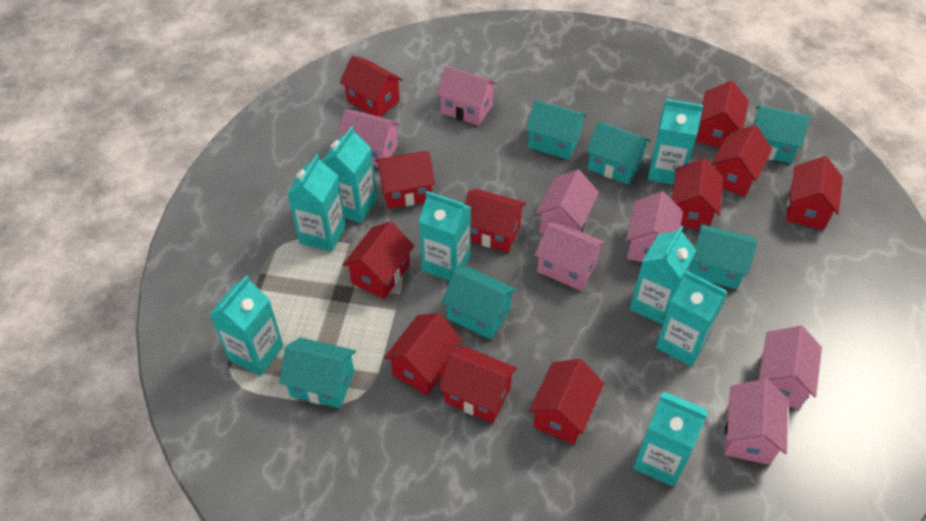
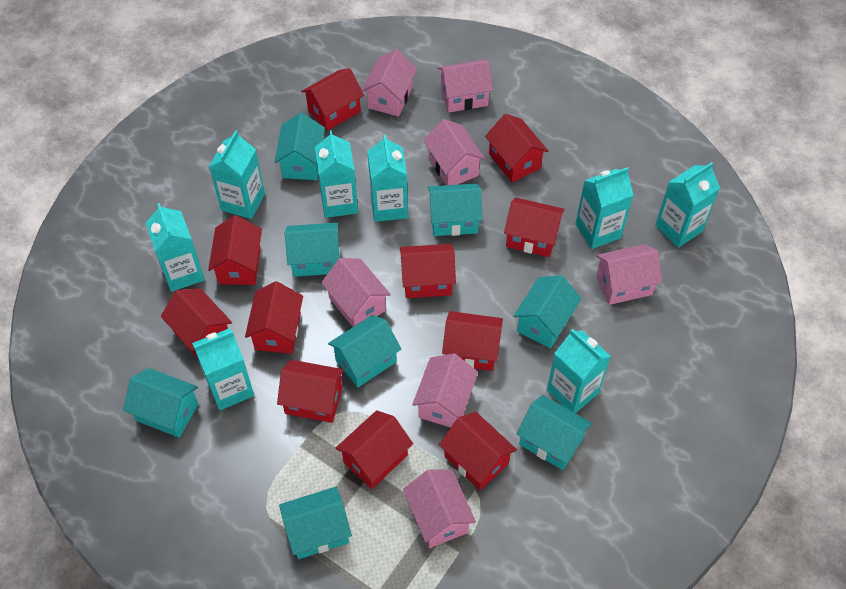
turquoise house: 6 -> 8

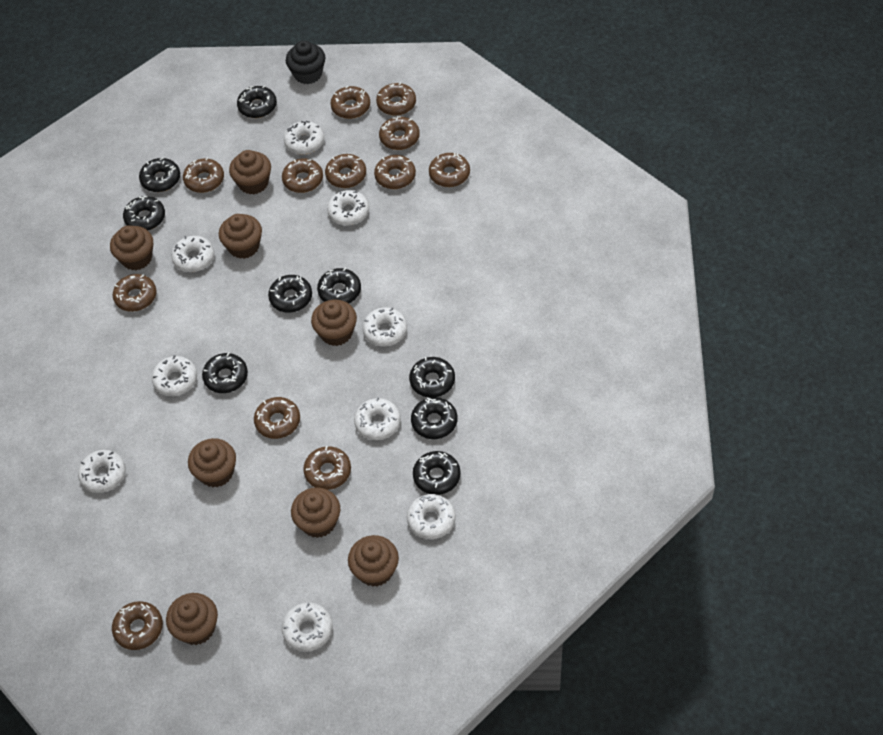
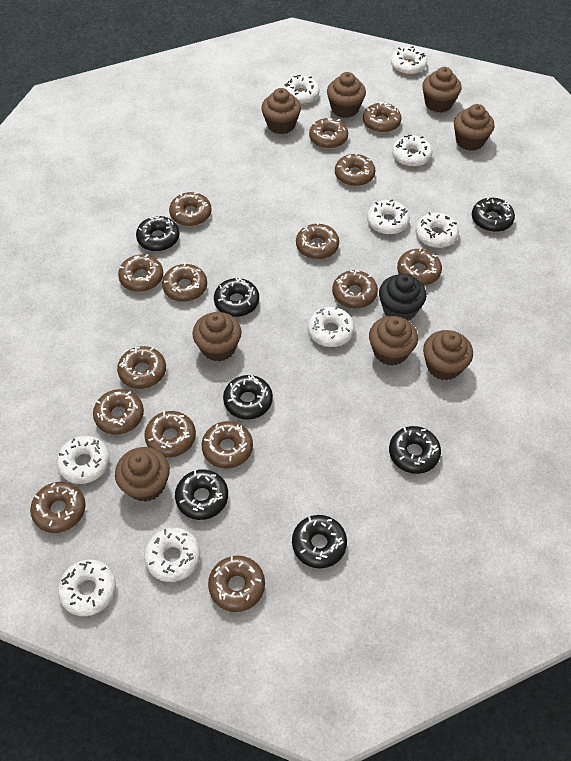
black donut: 9 -> 7
brown donut: 12 -> 15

※ ※ ※

**Task directions:** Reproduce everything above exactly, images excluded.

**Final answer:**
turquoise house: 6 -> 8

black donut: 9 -> 7
brown donut: 12 -> 15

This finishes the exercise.